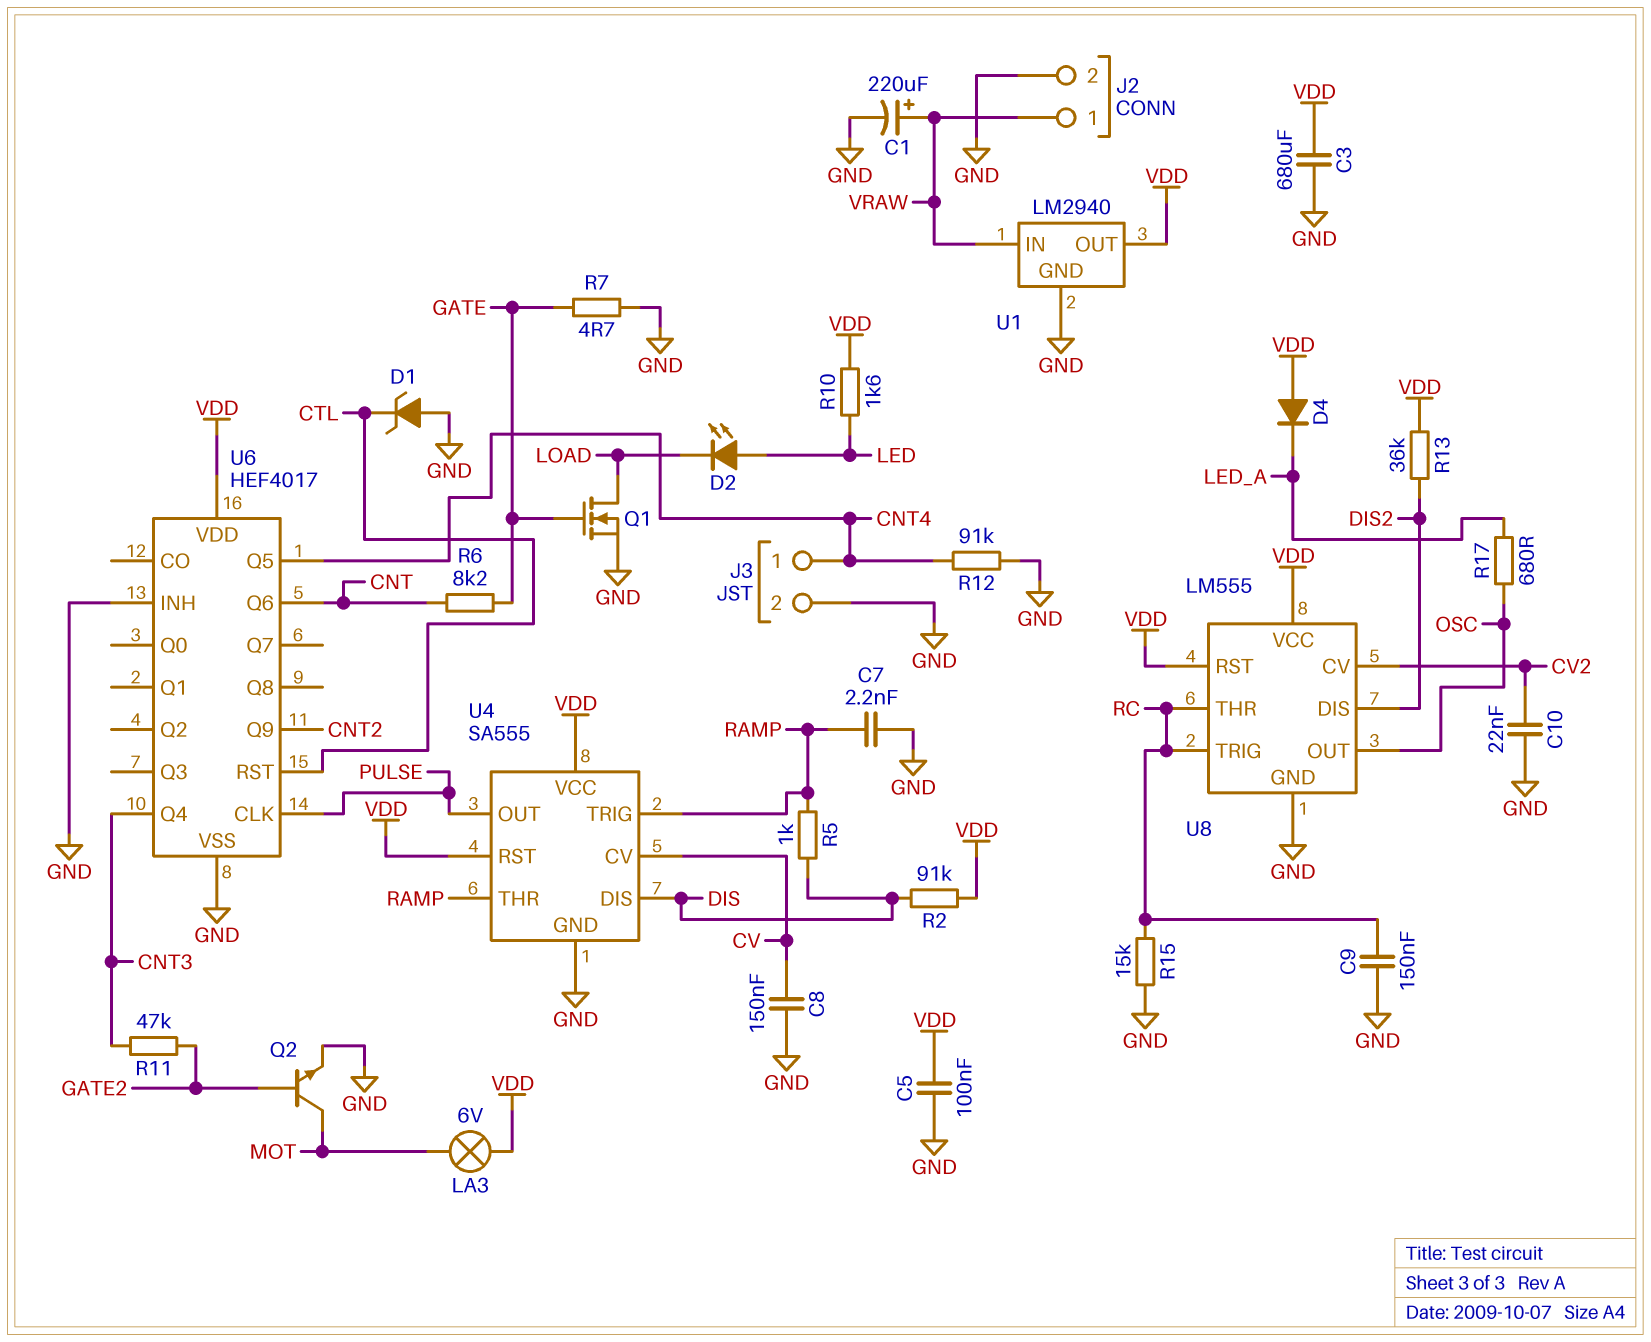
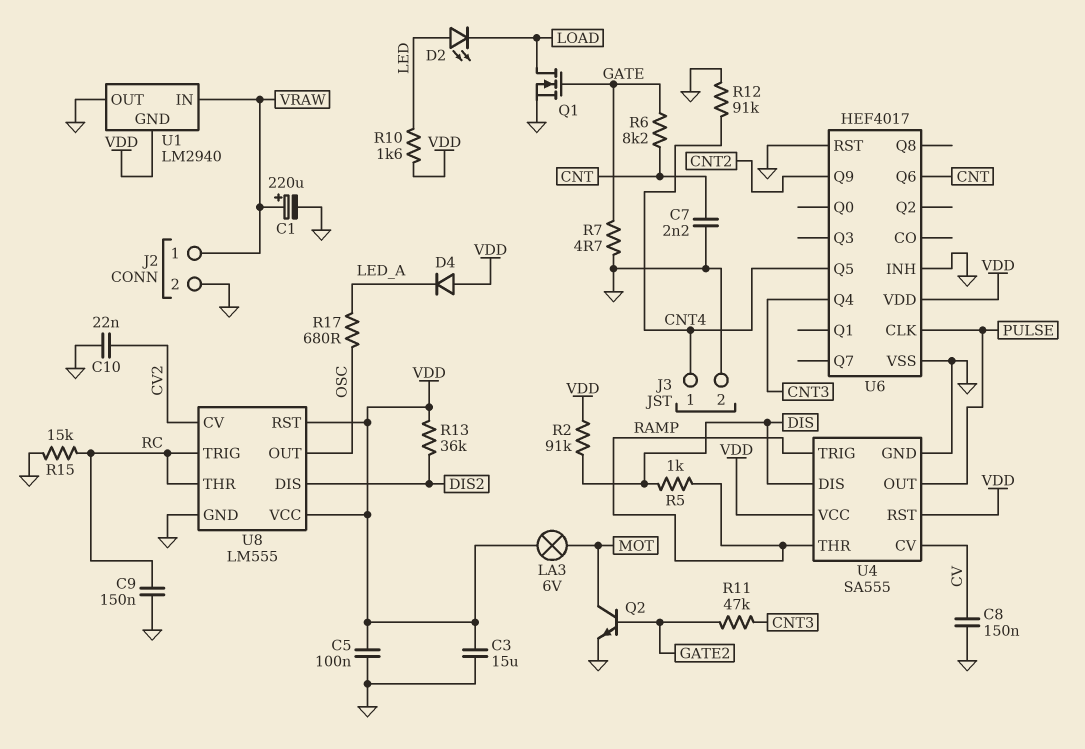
C3: 680uF (GND, VDD) -> 15uF (GND, VDD)
C7: 2.2nF (GND, RAMP) -> 2.2nF (CNT, GND)
D1: zener (A GND, K CTL) -> none
U1 pin GND: GND -> VDD
U1 pin OUT: VDD -> GND
U6 pin RST: CTL -> GND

------------------------------------

Work instruction: Retype, exactly and only, the lines running from the one with "D1: zener (A GND, K CTL) -> none" through the final line of the listing above.

Task response:
D1: zener (A GND, K CTL) -> none
U1 pin GND: GND -> VDD
U1 pin OUT: VDD -> GND
U6 pin RST: CTL -> GND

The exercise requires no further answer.